┌────────

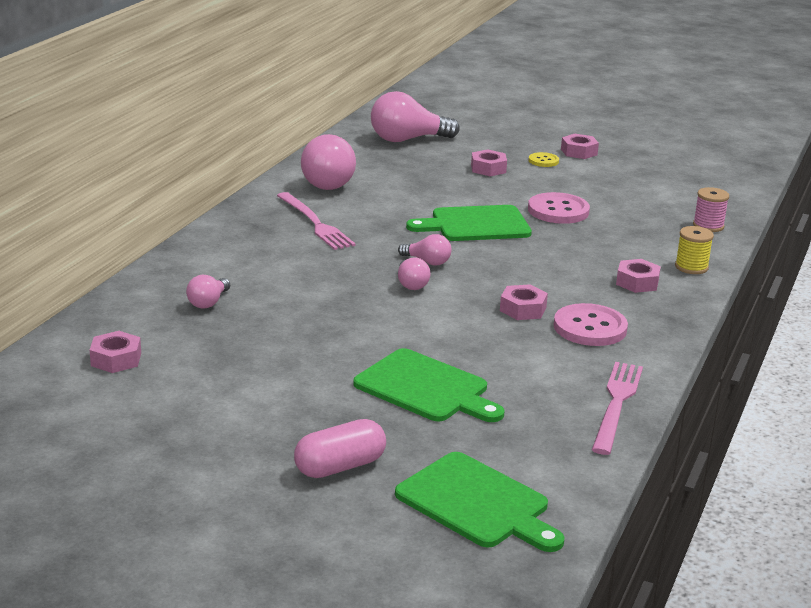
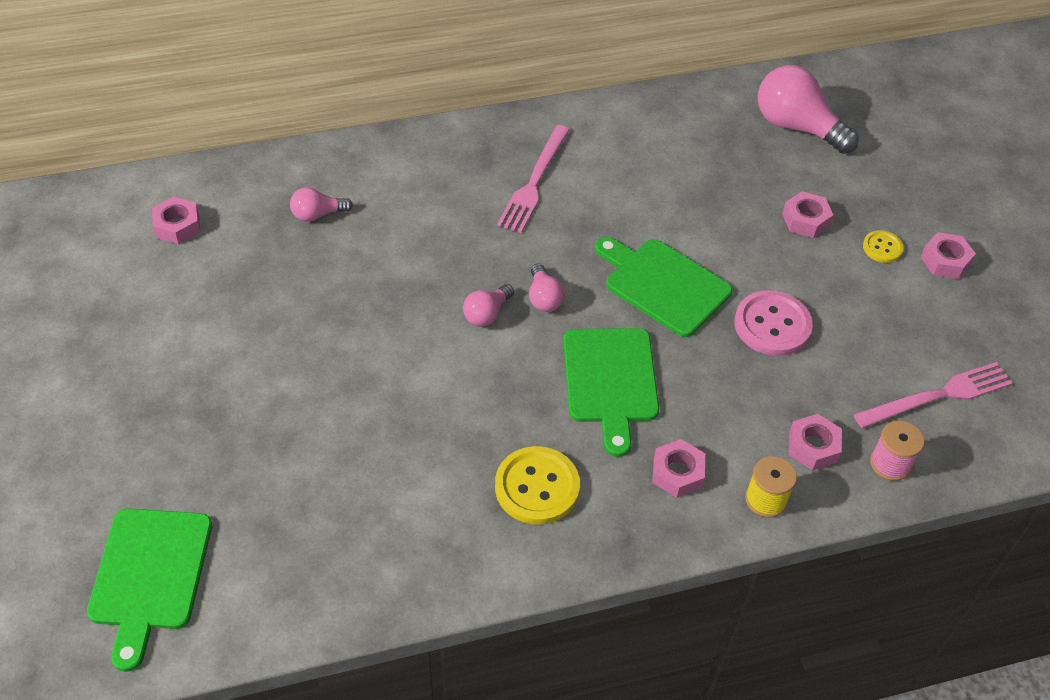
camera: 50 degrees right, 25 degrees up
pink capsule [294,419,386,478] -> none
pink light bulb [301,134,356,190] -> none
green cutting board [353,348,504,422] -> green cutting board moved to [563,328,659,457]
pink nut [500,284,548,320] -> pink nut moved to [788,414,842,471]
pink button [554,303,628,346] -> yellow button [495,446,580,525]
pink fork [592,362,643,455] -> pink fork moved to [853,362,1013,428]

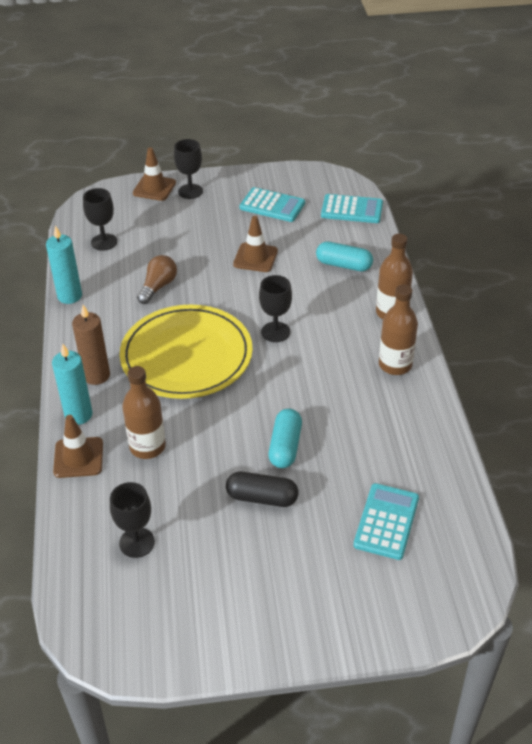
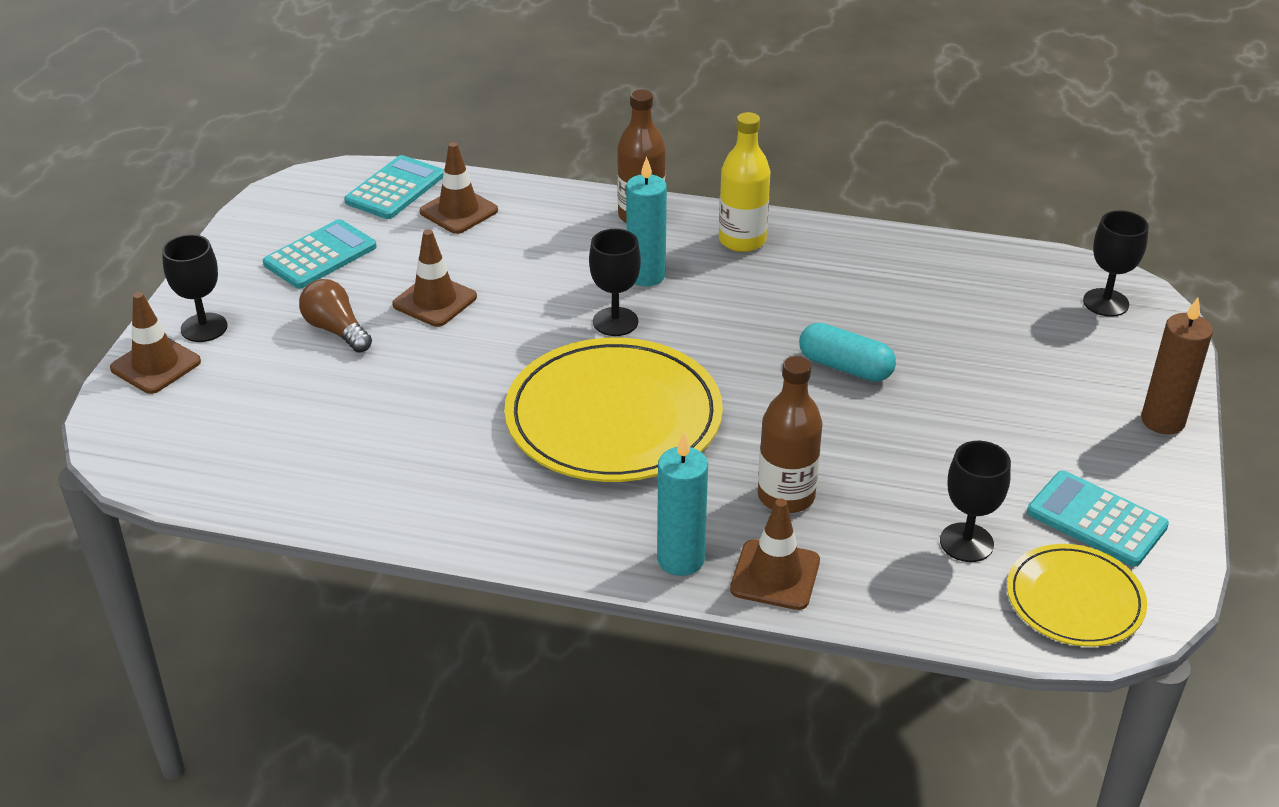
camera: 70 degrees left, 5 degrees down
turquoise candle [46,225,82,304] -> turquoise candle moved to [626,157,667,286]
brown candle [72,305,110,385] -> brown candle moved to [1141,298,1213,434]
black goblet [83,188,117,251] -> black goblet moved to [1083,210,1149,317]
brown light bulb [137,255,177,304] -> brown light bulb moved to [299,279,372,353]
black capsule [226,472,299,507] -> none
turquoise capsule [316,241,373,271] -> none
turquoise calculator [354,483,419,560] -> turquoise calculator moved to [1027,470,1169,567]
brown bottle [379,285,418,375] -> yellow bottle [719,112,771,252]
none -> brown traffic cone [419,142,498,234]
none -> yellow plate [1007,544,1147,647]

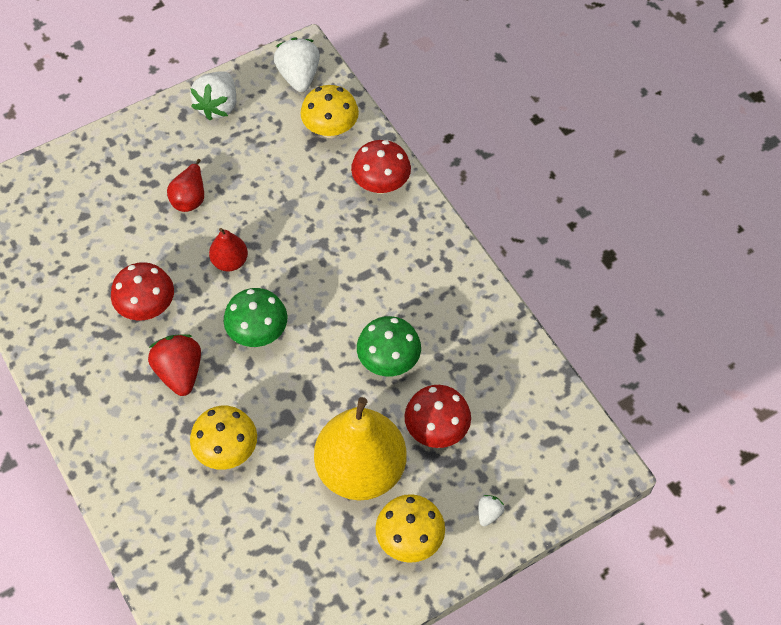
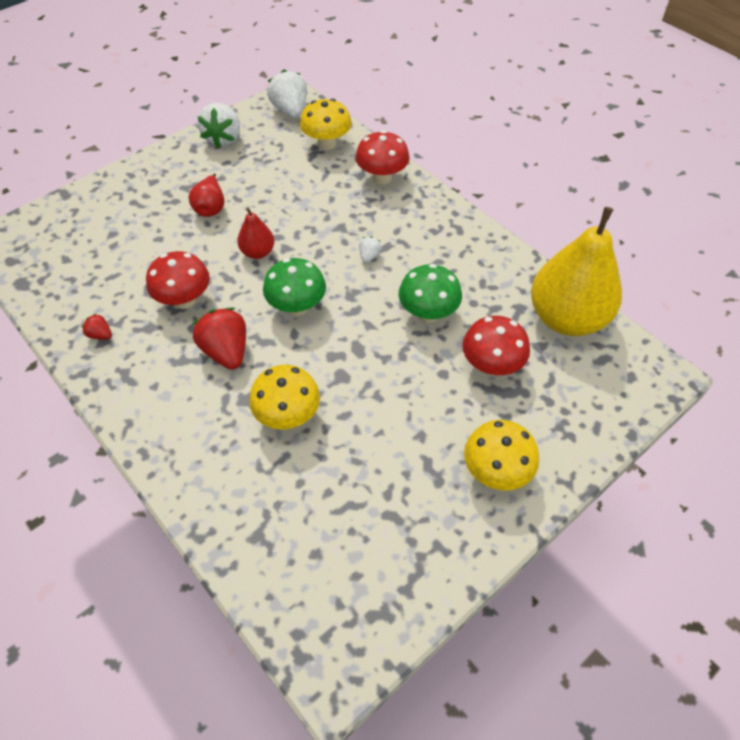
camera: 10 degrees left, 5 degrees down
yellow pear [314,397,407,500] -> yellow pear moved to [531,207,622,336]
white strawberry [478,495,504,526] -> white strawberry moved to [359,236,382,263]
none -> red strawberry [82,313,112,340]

└────────

Nothing but the lines from the one containing "brown bottle [379,285,418,375]" through the last line of the records above should appear, each repeated exactly, with no pictures.

Exercise response:
brown bottle [379,285,418,375] -> yellow bottle [719,112,771,252]
none -> brown traffic cone [419,142,498,234]
none -> yellow plate [1007,544,1147,647]

camera: 10 degrees left, 5 degrees down
yellow pear [314,397,407,500] -> yellow pear moved to [531,207,622,336]
white strawberry [478,495,504,526] -> white strawberry moved to [359,236,382,263]
none -> red strawberry [82,313,112,340]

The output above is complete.